● Available data
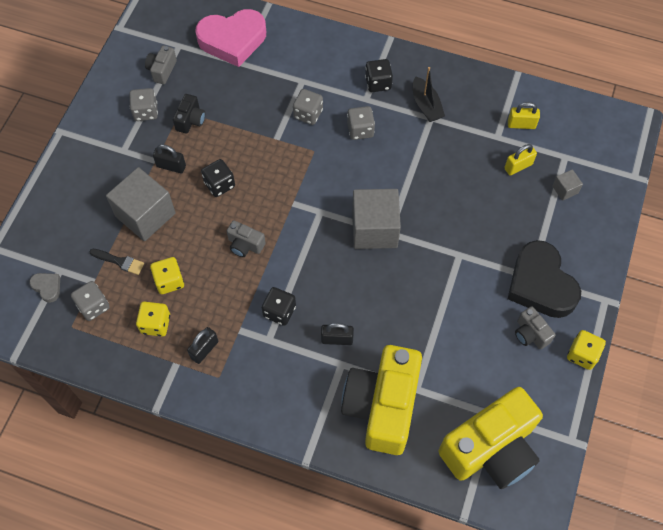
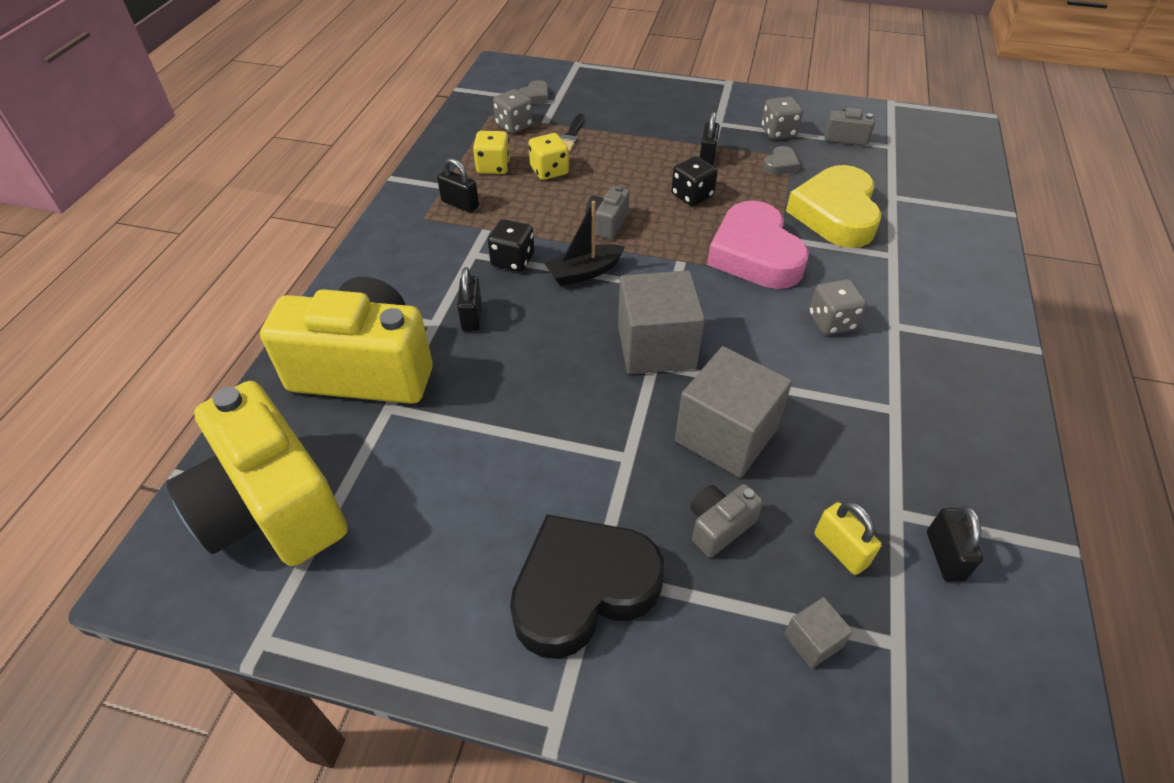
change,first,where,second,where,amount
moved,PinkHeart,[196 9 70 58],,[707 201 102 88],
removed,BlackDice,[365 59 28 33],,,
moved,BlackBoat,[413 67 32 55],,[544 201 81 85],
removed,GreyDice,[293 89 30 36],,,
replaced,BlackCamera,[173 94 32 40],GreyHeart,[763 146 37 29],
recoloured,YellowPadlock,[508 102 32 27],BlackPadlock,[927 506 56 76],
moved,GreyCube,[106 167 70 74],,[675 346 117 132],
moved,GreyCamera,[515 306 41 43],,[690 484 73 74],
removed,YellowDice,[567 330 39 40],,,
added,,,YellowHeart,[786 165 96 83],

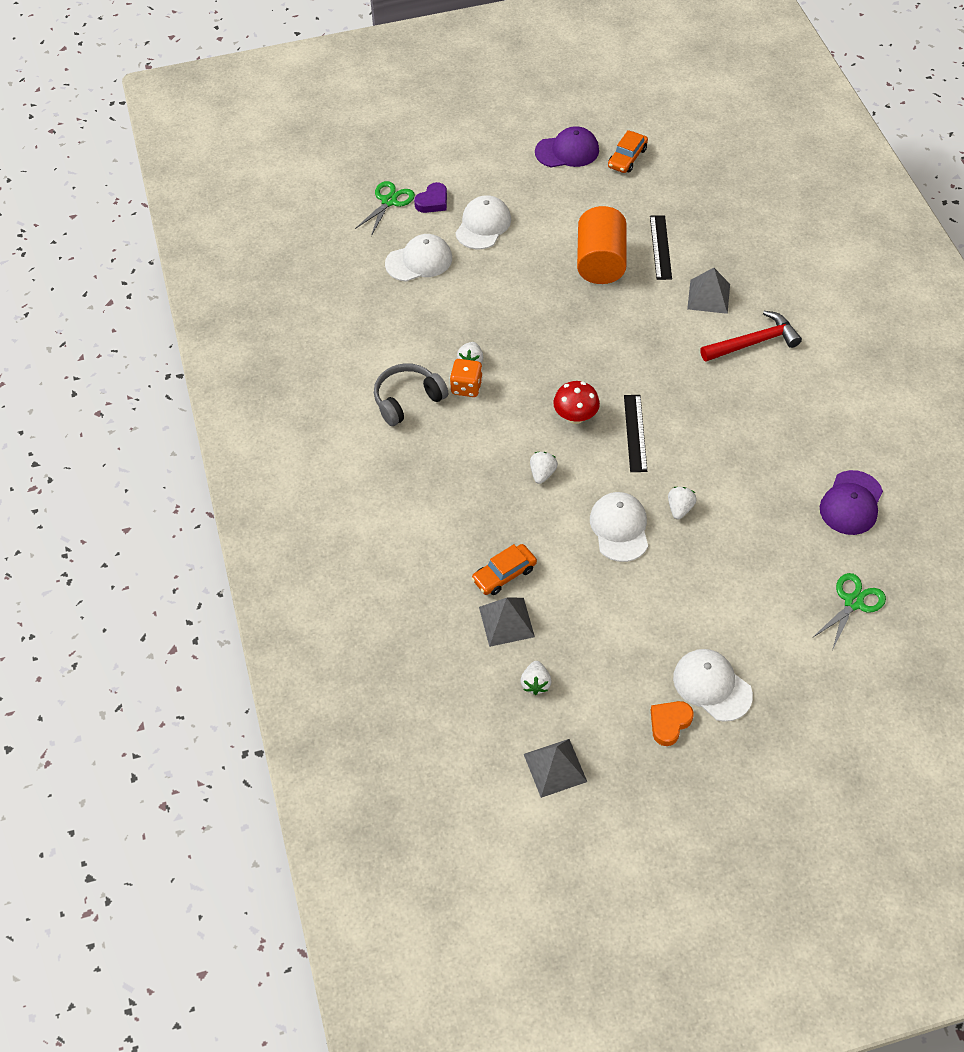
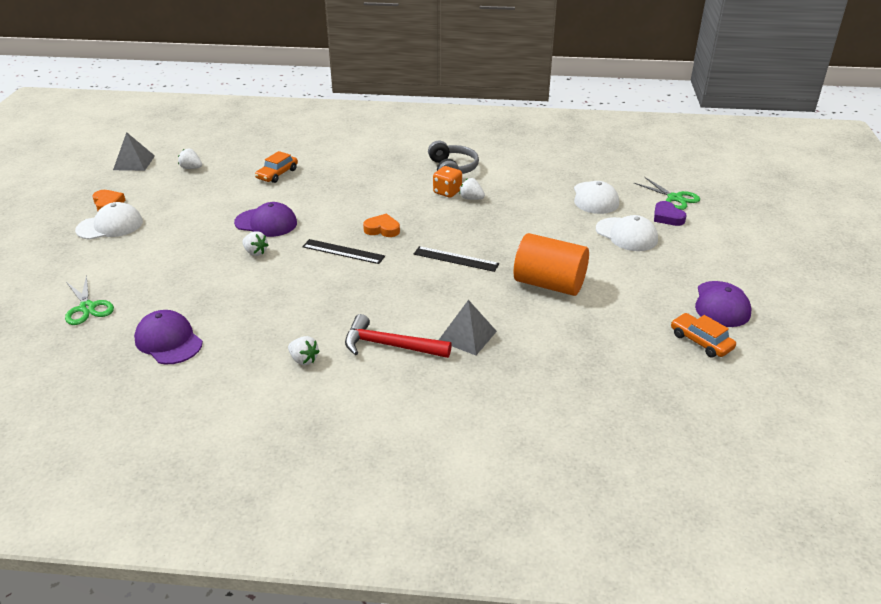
change,first,where,second,where,amount
moved,BlackRuler,[650 215 22 65],,[414 246 85 26],
turned,RedHammer,[700 311 102 50],,[345 314 107 44],105 degrees clockwise
replaced,RedMushroom,[553 381 47 43],OrangeHeart,[363 214 37 23],
moved,WhiteStrawberry,[530 452 28 32],,[288 336 32 29],
recoloured,WhiteCap,[590 492 58 70],PurpleCap,[234 202 63 35],
turned,OrangeCar,[471 544 66 51],,[255 151 43 32],135 degrees counterclockwise
removed,GreyPyramid,[479 598 56 49],,,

● Problem
Restate word for word each line from the top of the listing down to and including the line that holds "removed,YellowDice,[567 330 39". Drop any pictures.

● Reply to the task
change,first,where,second,where,amount
moved,PinkHeart,[196 9 70 58],,[707 201 102 88],
removed,BlackDice,[365 59 28 33],,,
moved,BlackBoat,[413 67 32 55],,[544 201 81 85],
removed,GreyDice,[293 89 30 36],,,
replaced,BlackCamera,[173 94 32 40],GreyHeart,[763 146 37 29],
recoloured,YellowPadlock,[508 102 32 27],BlackPadlock,[927 506 56 76],
moved,GreyCube,[106 167 70 74],,[675 346 117 132],
moved,GreyCamera,[515 306 41 43],,[690 484 73 74],
removed,YellowDice,[567 330 39 40],,,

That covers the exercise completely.